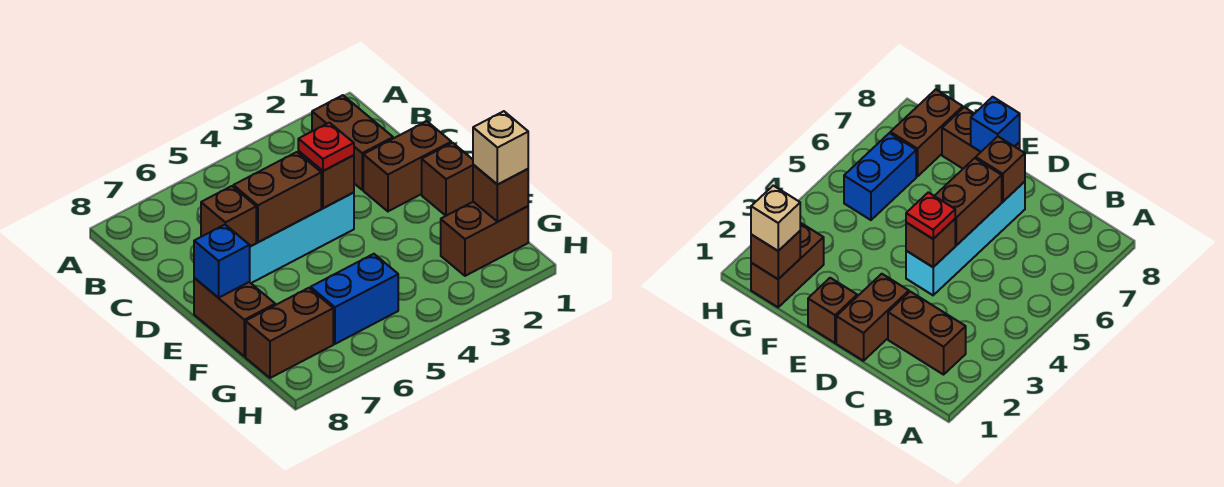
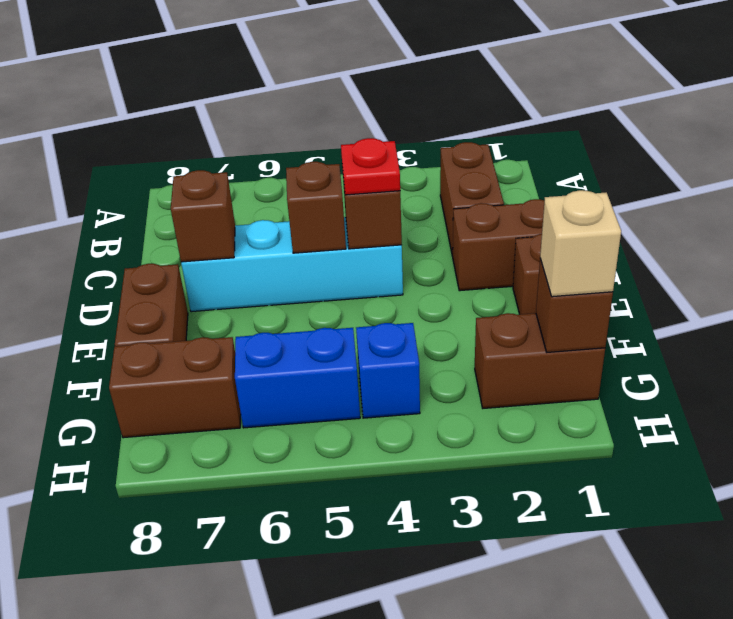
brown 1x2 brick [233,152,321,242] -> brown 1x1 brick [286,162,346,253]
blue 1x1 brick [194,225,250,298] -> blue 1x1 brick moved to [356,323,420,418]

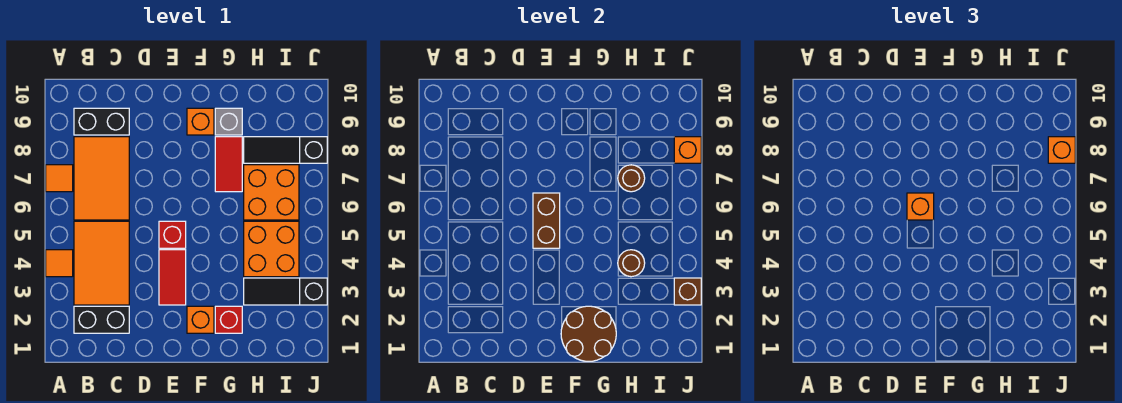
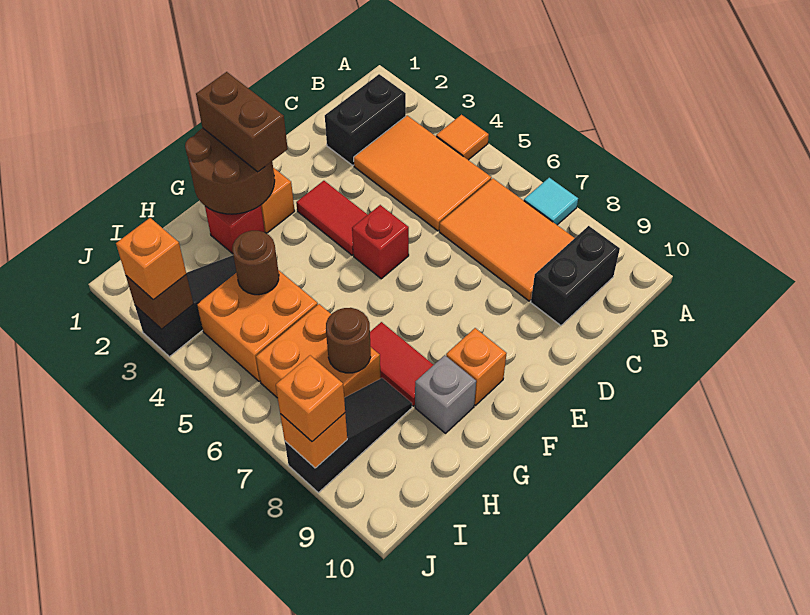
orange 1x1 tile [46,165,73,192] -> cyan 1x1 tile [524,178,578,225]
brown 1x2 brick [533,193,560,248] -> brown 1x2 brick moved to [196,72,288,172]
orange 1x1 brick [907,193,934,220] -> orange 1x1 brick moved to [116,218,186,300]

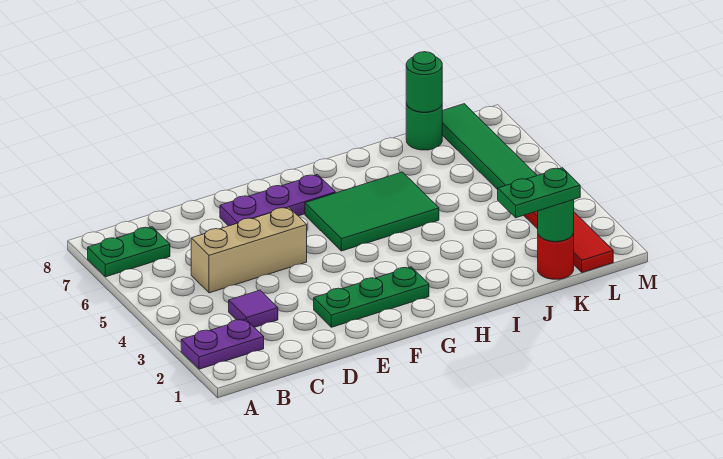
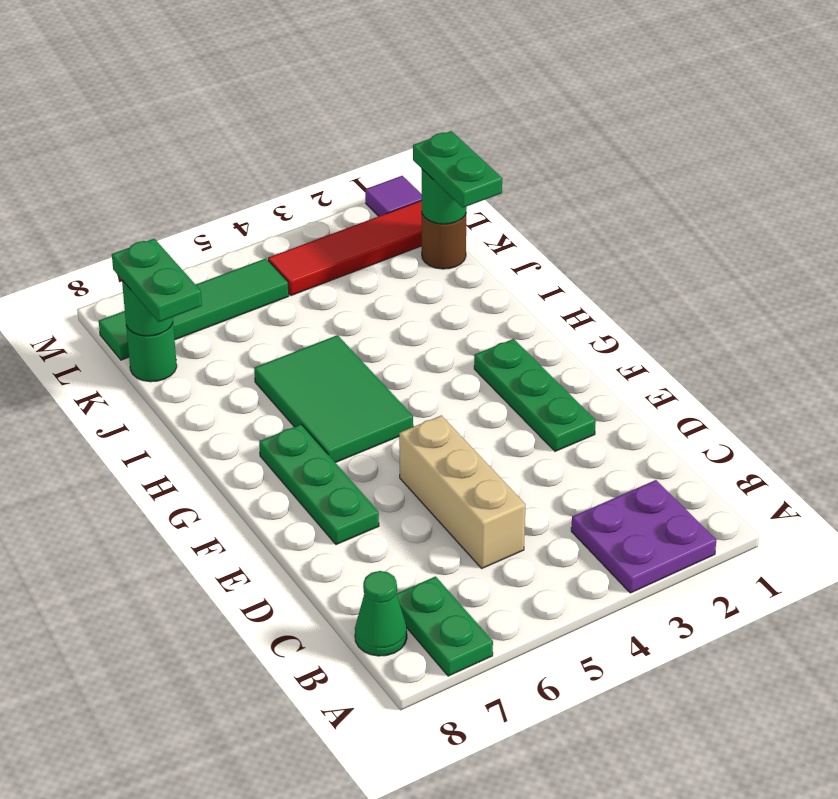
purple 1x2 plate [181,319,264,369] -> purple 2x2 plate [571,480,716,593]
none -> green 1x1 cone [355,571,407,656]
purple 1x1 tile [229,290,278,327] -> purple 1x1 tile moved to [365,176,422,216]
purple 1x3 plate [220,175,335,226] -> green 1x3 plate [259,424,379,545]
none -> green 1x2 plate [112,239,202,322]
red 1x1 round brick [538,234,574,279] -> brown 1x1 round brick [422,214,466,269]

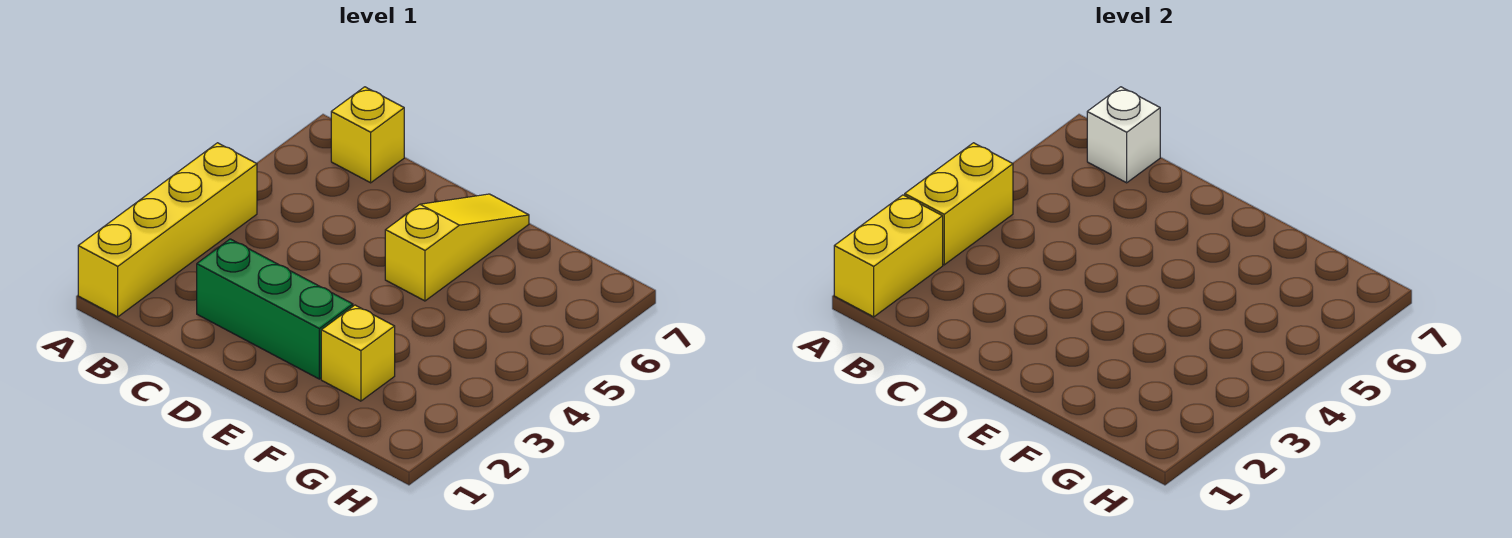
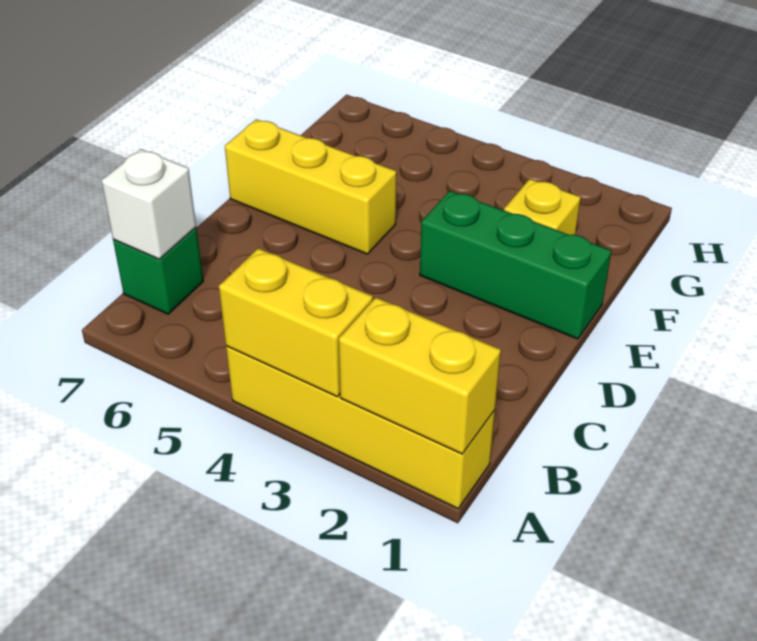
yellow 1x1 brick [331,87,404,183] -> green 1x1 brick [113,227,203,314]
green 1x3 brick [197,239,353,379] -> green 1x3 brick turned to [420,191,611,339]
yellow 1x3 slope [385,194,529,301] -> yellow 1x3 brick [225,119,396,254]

● ● ● ●

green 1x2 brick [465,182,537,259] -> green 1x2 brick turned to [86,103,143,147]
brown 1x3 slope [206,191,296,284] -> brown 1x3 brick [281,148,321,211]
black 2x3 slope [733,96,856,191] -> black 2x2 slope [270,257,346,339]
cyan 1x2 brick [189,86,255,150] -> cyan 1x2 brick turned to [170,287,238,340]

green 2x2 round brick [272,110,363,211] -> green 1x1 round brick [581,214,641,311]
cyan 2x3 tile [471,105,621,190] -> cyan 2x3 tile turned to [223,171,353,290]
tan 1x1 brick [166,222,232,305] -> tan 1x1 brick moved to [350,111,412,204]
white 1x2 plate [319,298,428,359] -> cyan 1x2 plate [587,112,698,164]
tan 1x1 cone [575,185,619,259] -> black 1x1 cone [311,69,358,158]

● ● ● ●

_Exercise directions_
Word for word, retype the lines in the entries above that run from the one with "purple 1x2 plate" through the one with "yellow 1x3 slope". Both ends count; pictures do not.

_Problem solution_
purple 1x2 plate [181,319,264,369] -> purple 2x2 plate [571,480,716,593]
none -> green 1x1 cone [355,571,407,656]
purple 1x1 tile [229,290,278,327] -> purple 1x1 tile moved to [365,176,422,216]
purple 1x3 plate [220,175,335,226] -> green 1x3 plate [259,424,379,545]
none -> green 1x2 plate [112,239,202,322]
red 1x1 round brick [538,234,574,279] -> brown 1x1 round brick [422,214,466,269]

yellow 1x1 brick [331,87,404,183] -> green 1x1 brick [113,227,203,314]
green 1x3 brick [197,239,353,379] -> green 1x3 brick turned to [420,191,611,339]
yellow 1x3 slope [385,194,529,301] -> yellow 1x3 brick [225,119,396,254]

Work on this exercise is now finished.